__Work to be completed__. Set every record down verbatim and omit the pictures.

Source records:
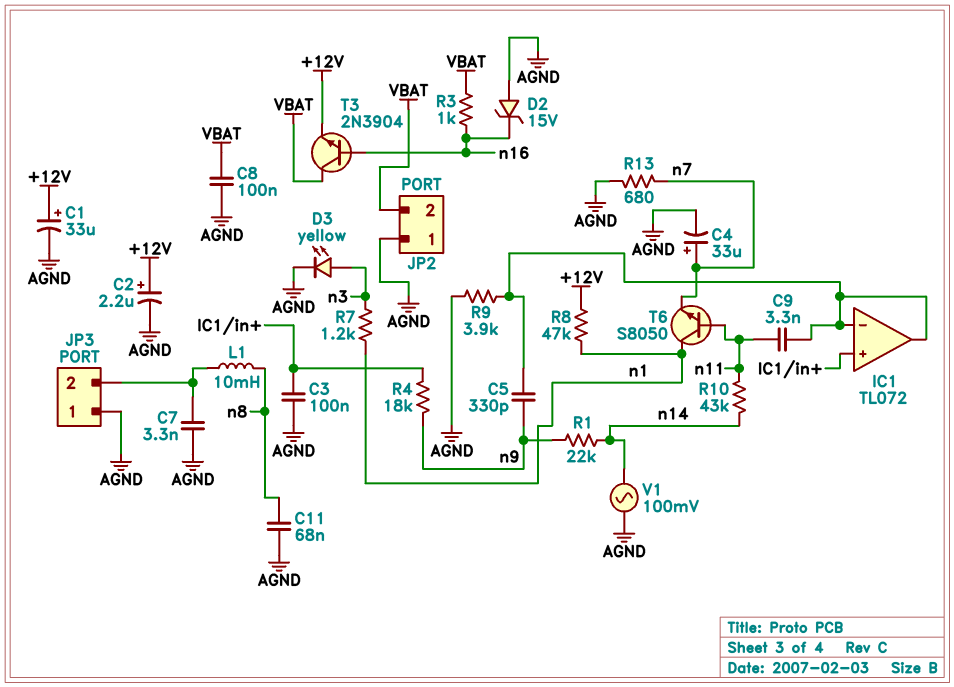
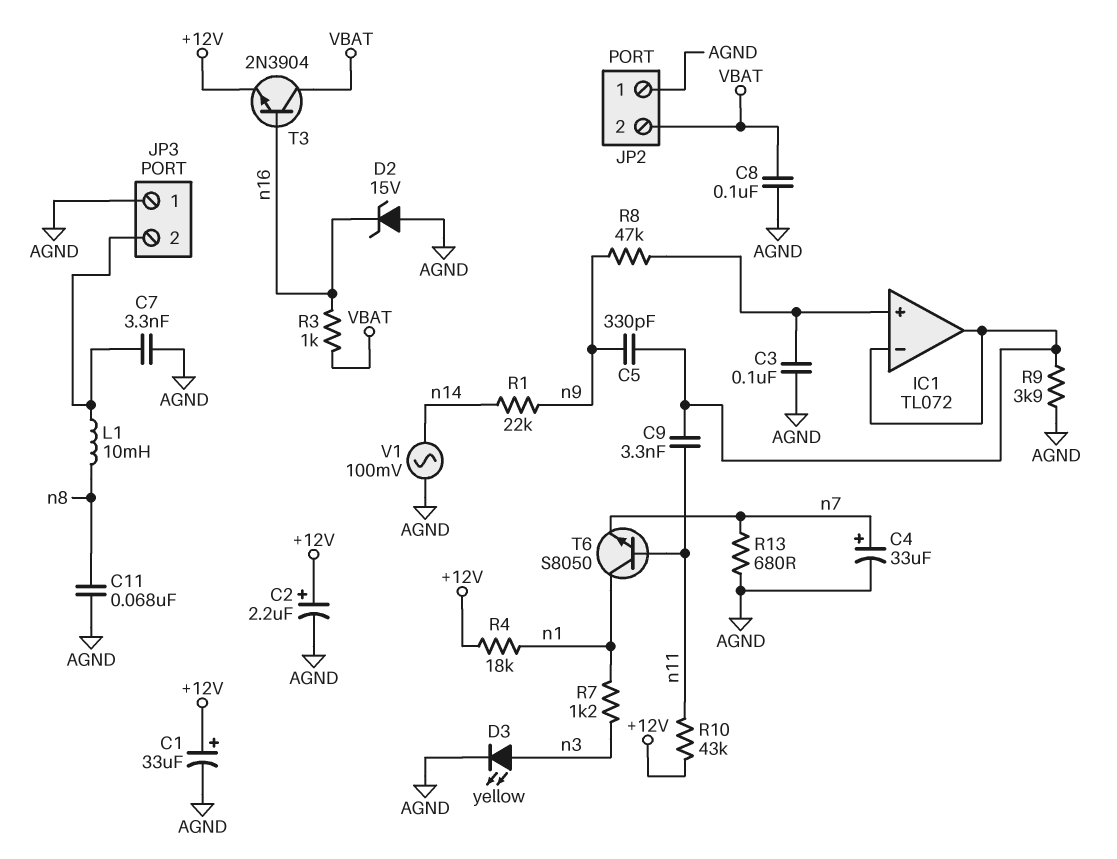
R4: 18k (IC1/in+, n9) -> 18k (+12V, n1)
R8: 47k (+12V, n1) -> 47k (IC1/in+, n9)
R10: 43k (n11, n14) -> 43k (+12V, n11)

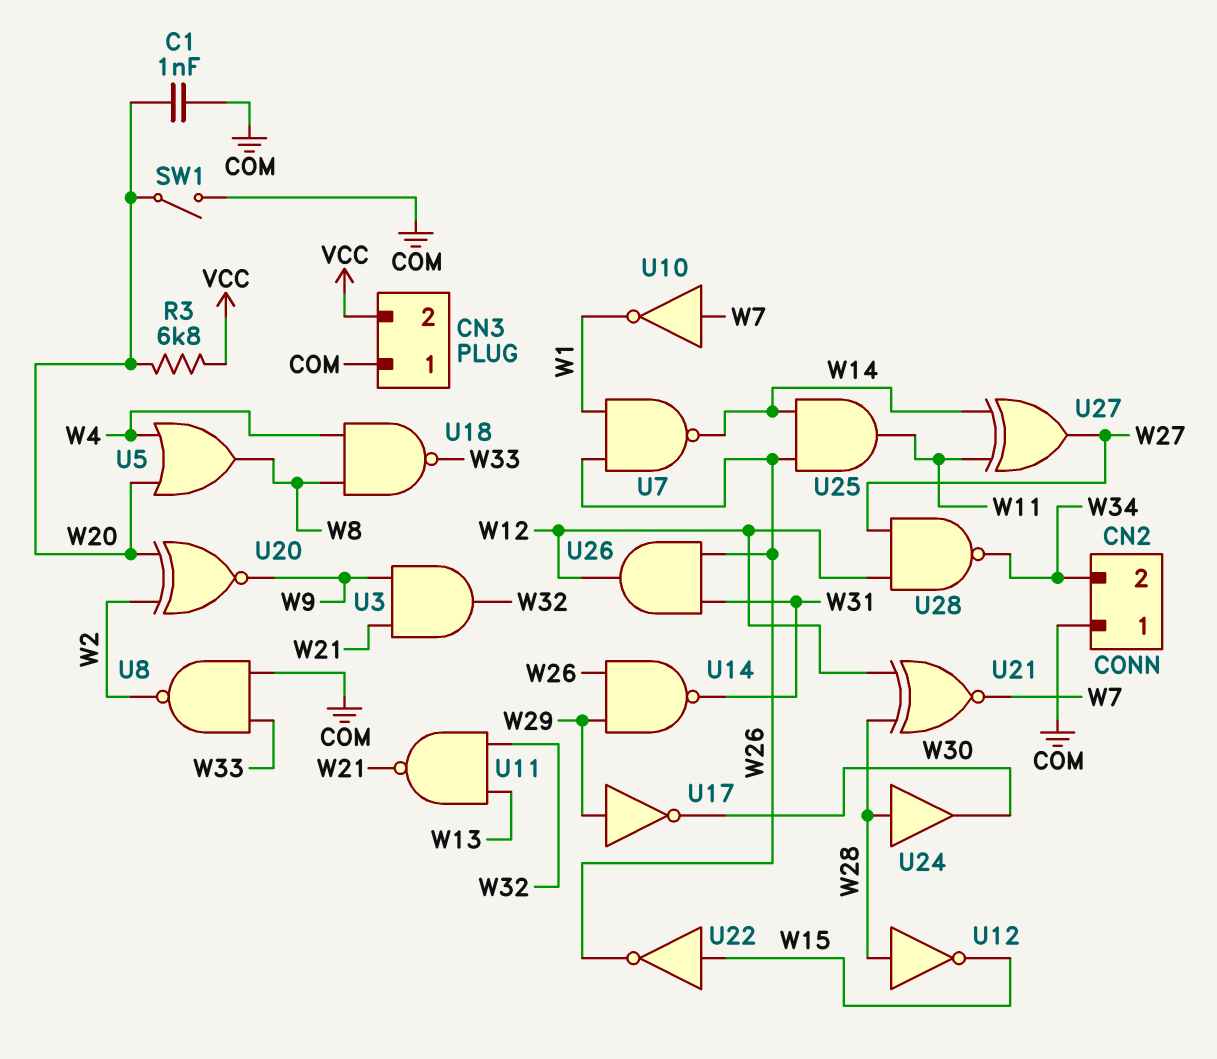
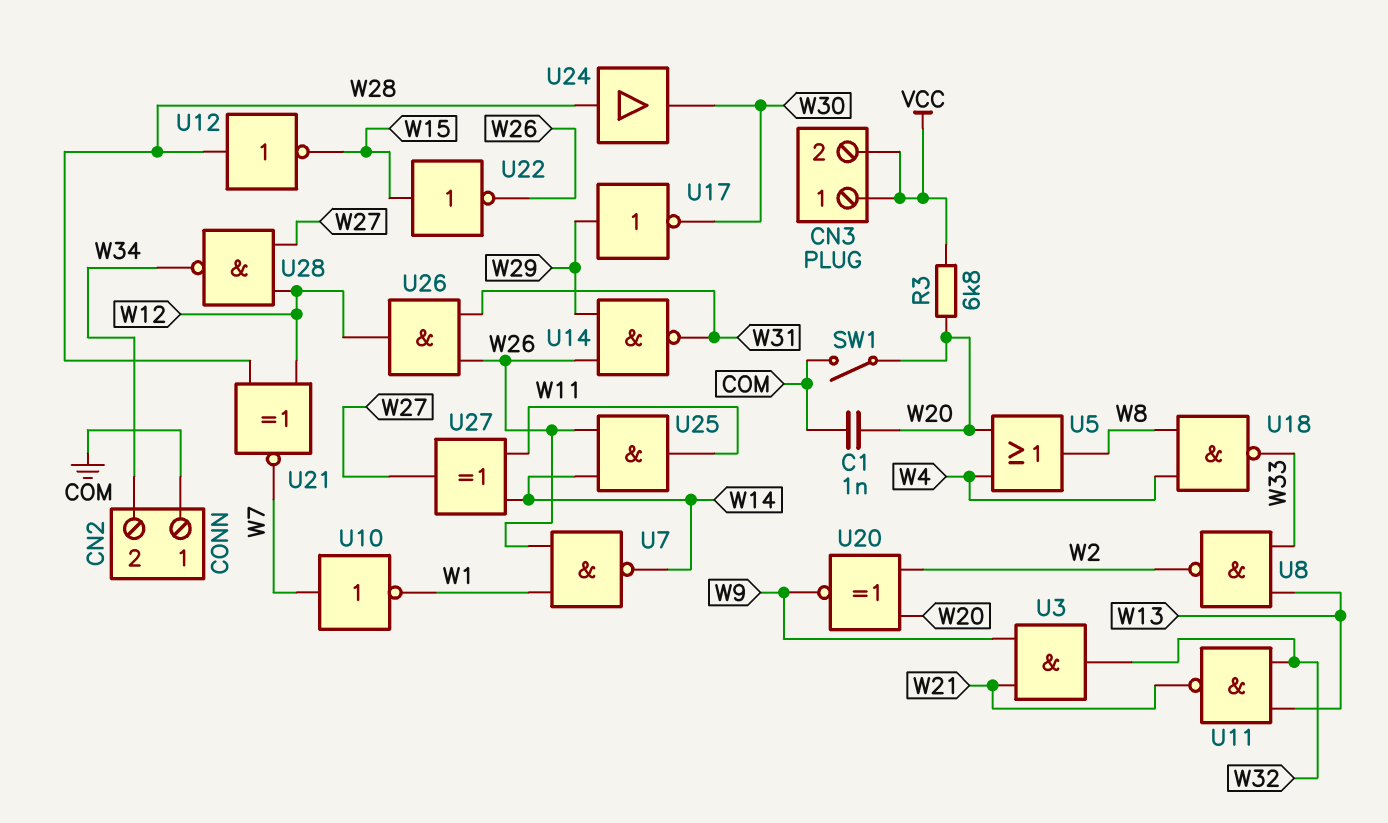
CN3 pin 1: COM -> VCC
U8: NAND (in COM, in W33, out W2) -> NAND (in W13, in W33, out W2)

__Written answer__.
R4: 18k (IC1/in+, n9) -> 18k (+12V, n1)
R8: 47k (+12V, n1) -> 47k (IC1/in+, n9)
R10: 43k (n11, n14) -> 43k (+12V, n11)

CN3 pin 1: COM -> VCC
U8: NAND (in COM, in W33, out W2) -> NAND (in W13, in W33, out W2)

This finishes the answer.